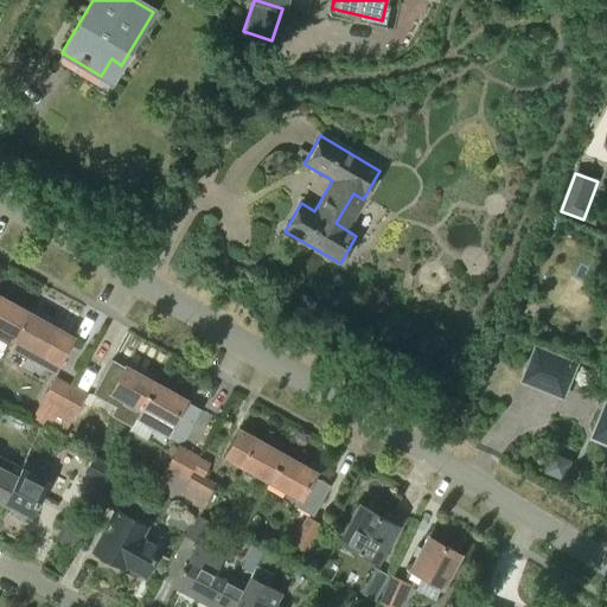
[(0,339),(8,345),(12,338),(26,313),(0,299),(0,339)]
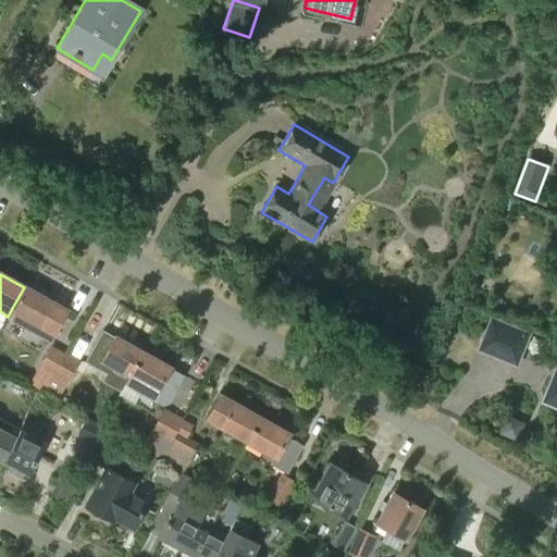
[(47,341),(52,331),(63,311),(51,305),(52,304),(24,287),(11,310),(36,323),(32,333),(47,341)]
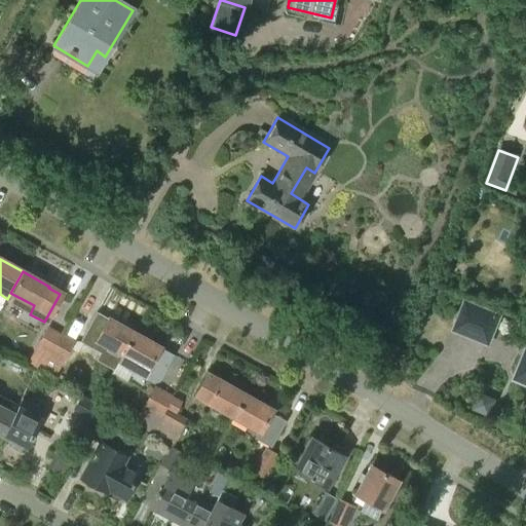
[(487,343),(498,316),(465,302),(453,329),(487,343)]
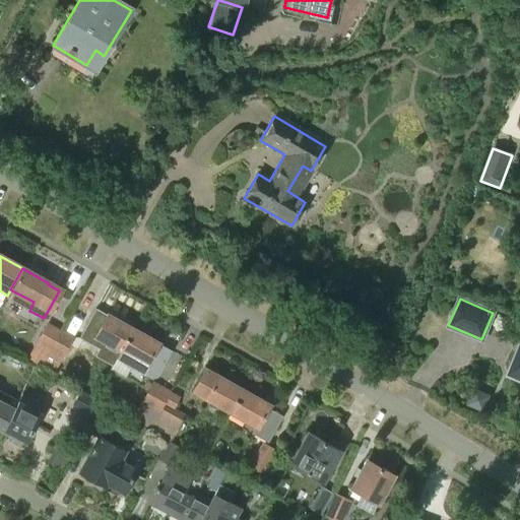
[(116,360),(126,342),(132,330),(95,309),(79,339),(116,360)]
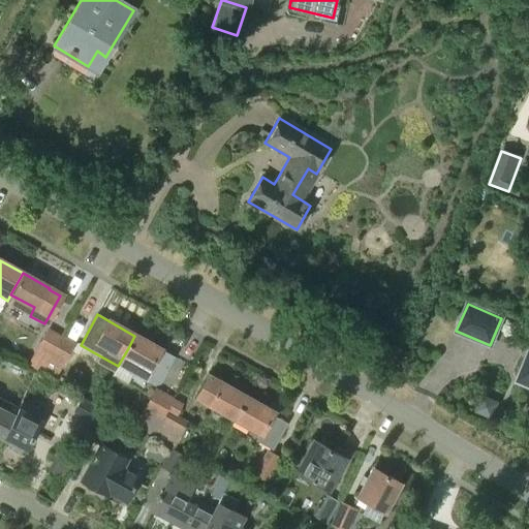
[(40,374),(62,335),(48,327),(26,367),(40,374)]
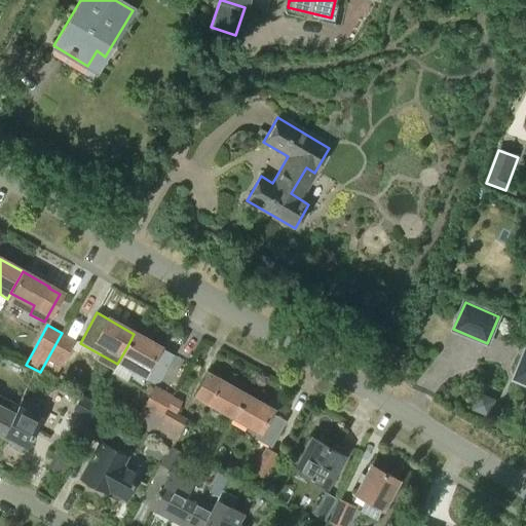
[(53,379),(75,340),(62,333),(40,372),(53,379)]
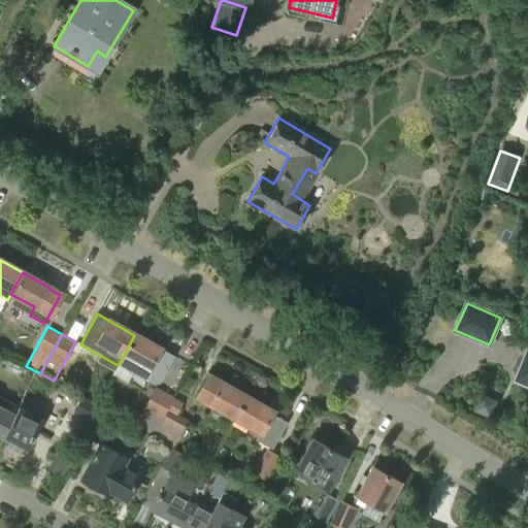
[(154,385),(159,384),(173,358),(134,335),(128,348),(118,365),(154,385)]
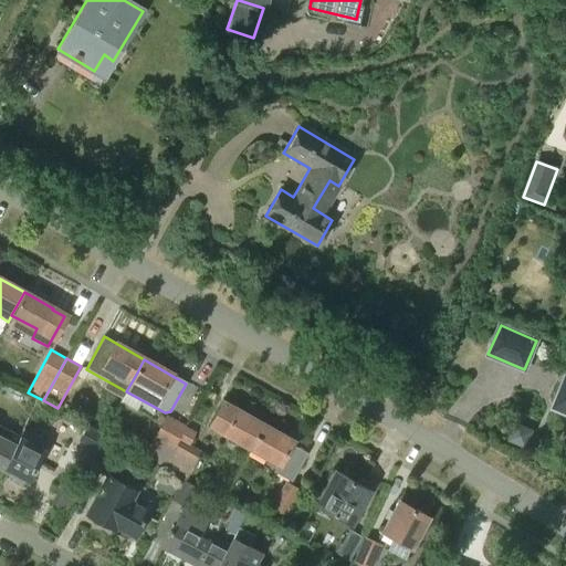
[(565,374),(553,407),(565,412),(565,374)]
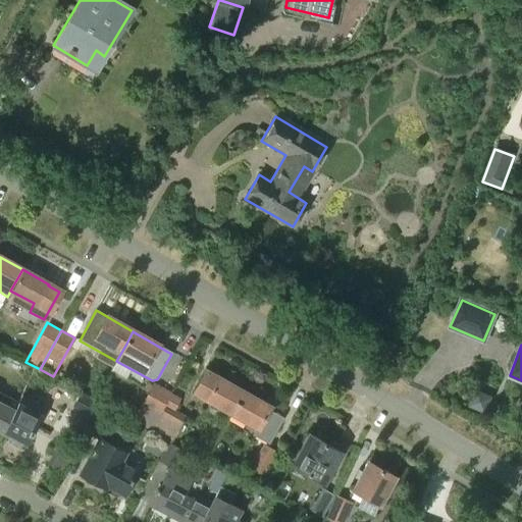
[(230,413),(243,393),(206,372),(194,393),(230,413)]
• • • •
Work order -
Restate, word for word, each line from the line containing "[(40,374),(62,335),(48,327),(26,367),(40,374)]" through the end of the entries above; the pictures are not part of the copy.

Reply -
[(40,374),(62,335),(48,327),(26,367),(40,374)]
[(53,379),(75,340),(62,333),(40,372),(53,379)]
[(154,385),(159,384),(173,358),(134,335),(128,348),(118,365),(154,385)]
[(565,374),(553,407),(565,412),(565,374)]
[(230,413),(243,393),(206,372),(194,393),(230,413)]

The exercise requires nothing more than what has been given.